■ ACTIVITY
For this exercise, output exactly and only the lines running from the one with "C203: 47nF (N_1, N_6) -> 47nF (N_4, N_6)" through the final line of the data below, without pictures.
START THE RECORDS
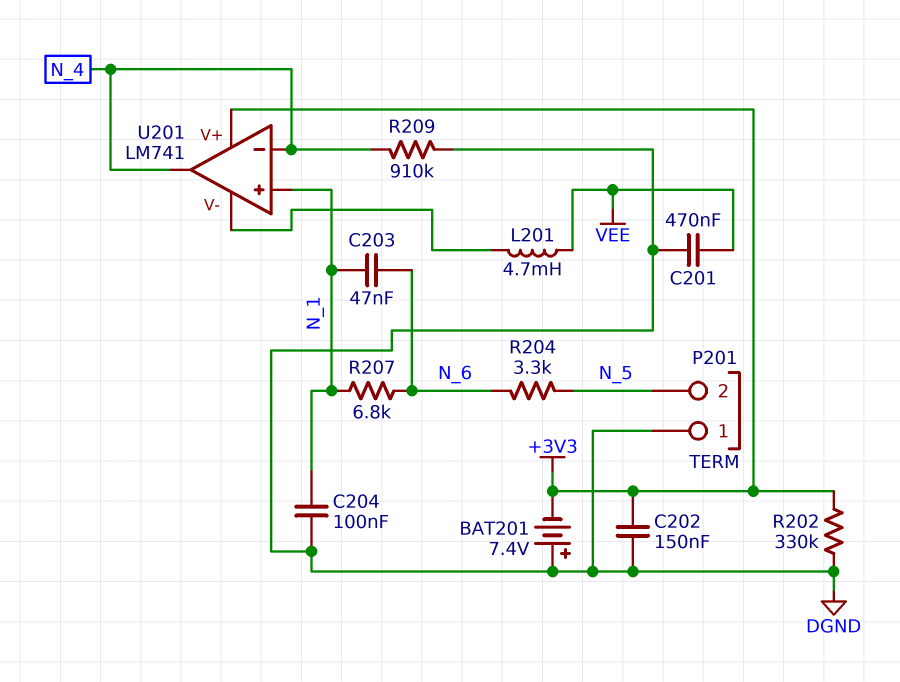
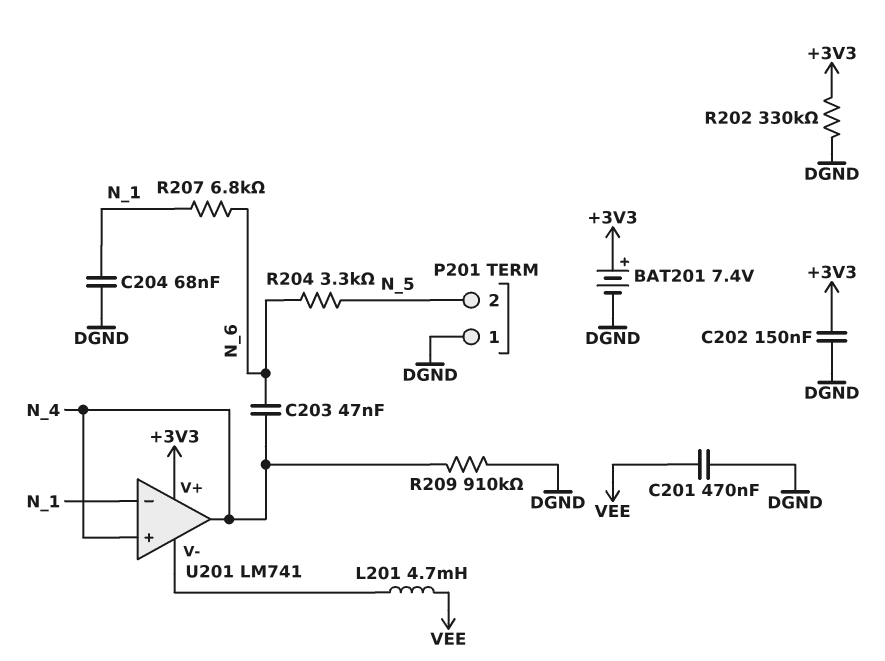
BAT201: 7.4V (plus DGND, minus +3V3) -> 7.4V (plus +3V3, minus DGND)
C203: 47nF (N_1, N_6) -> 47nF (N_4, N_6)
C204: 100nF (DGND, N_1) -> 68nF (DGND, N_1)
U201 pin in+: N_1 -> N_4
U201 pin in-: N_4 -> N_1

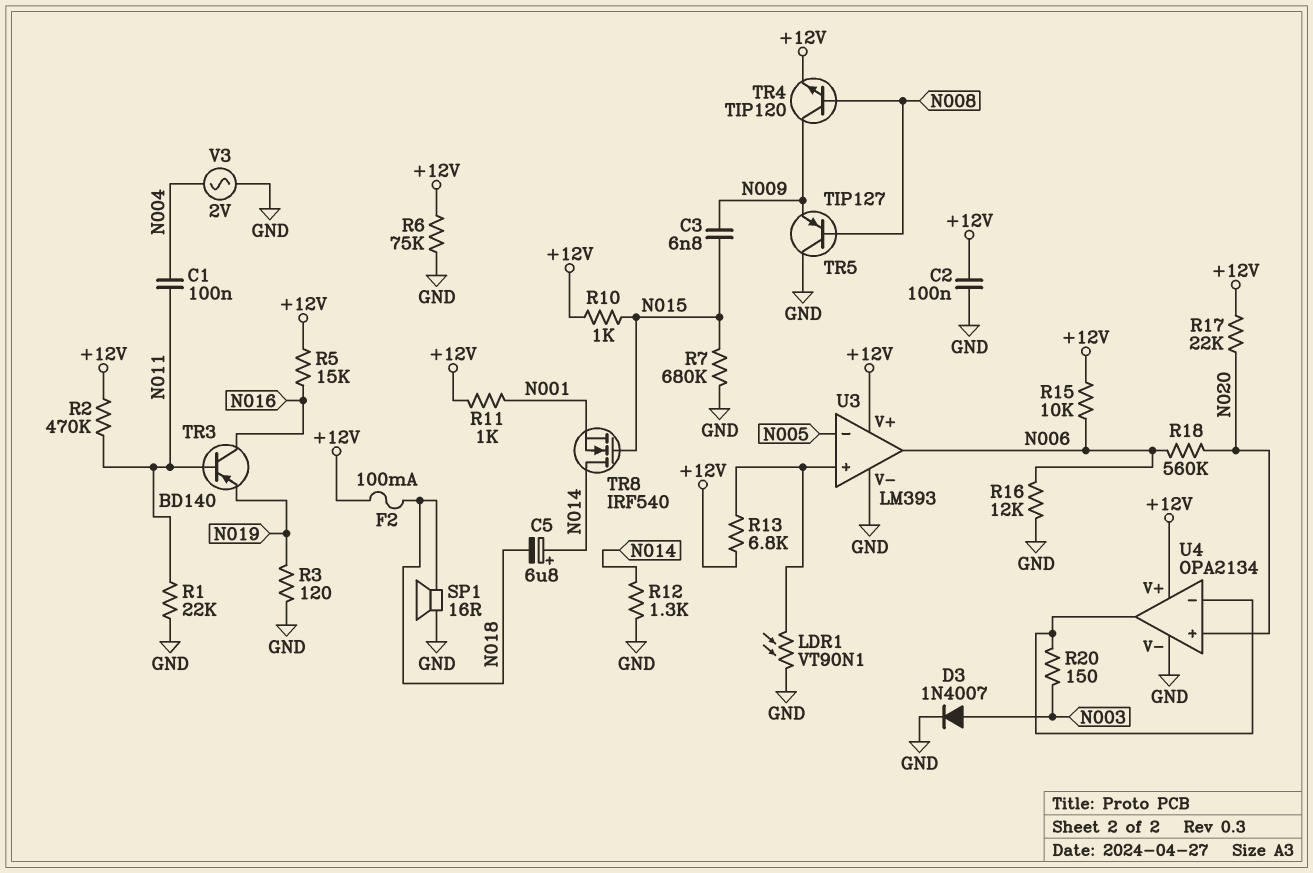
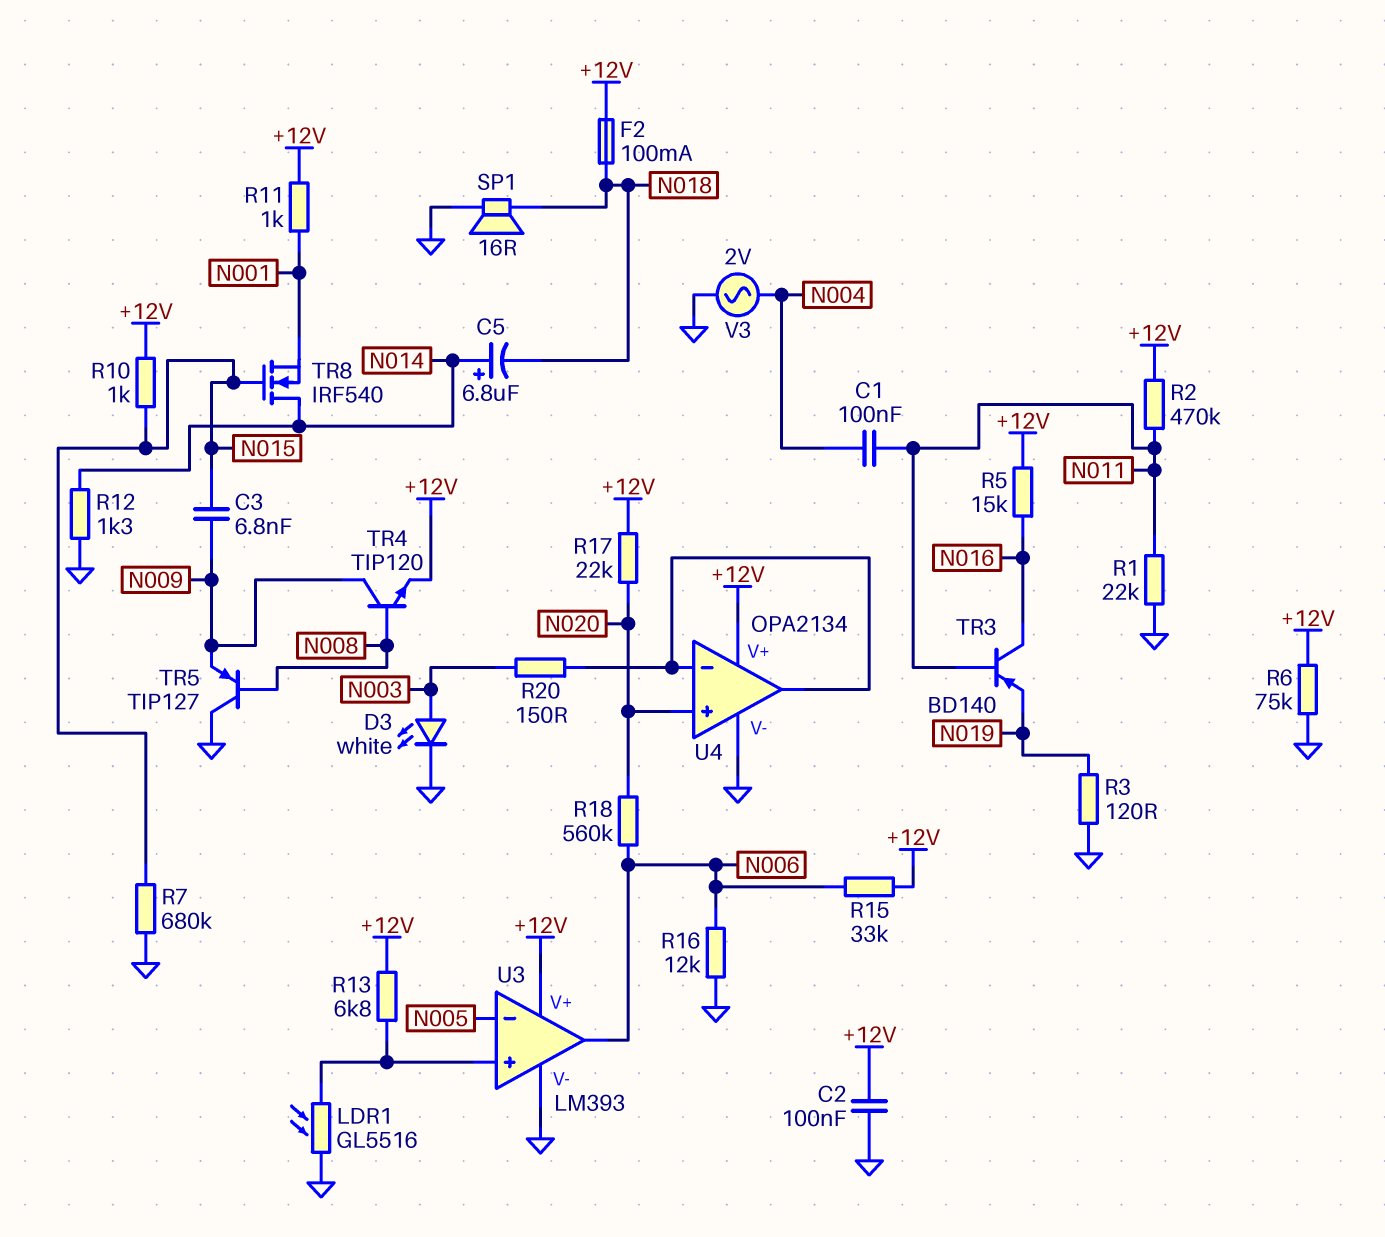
D3: diode 1N4007 (A N003, K GND) -> LED white (A N003, K GND)
LDR1: VT90N1 (GND, U3/in+) -> GL5516 (GND, U3/in+)
R15: 10k (+12V, N006) -> 33k (+12V, N006)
END THE RECORDS
■ ANSWER AREA
C203: 47nF (N_1, N_6) -> 47nF (N_4, N_6)
C204: 100nF (DGND, N_1) -> 68nF (DGND, N_1)
U201 pin in+: N_1 -> N_4
U201 pin in-: N_4 -> N_1

D3: diode 1N4007 (A N003, K GND) -> LED white (A N003, K GND)
LDR1: VT90N1 (GND, U3/in+) -> GL5516 (GND, U3/in+)
R15: 10k (+12V, N006) -> 33k (+12V, N006)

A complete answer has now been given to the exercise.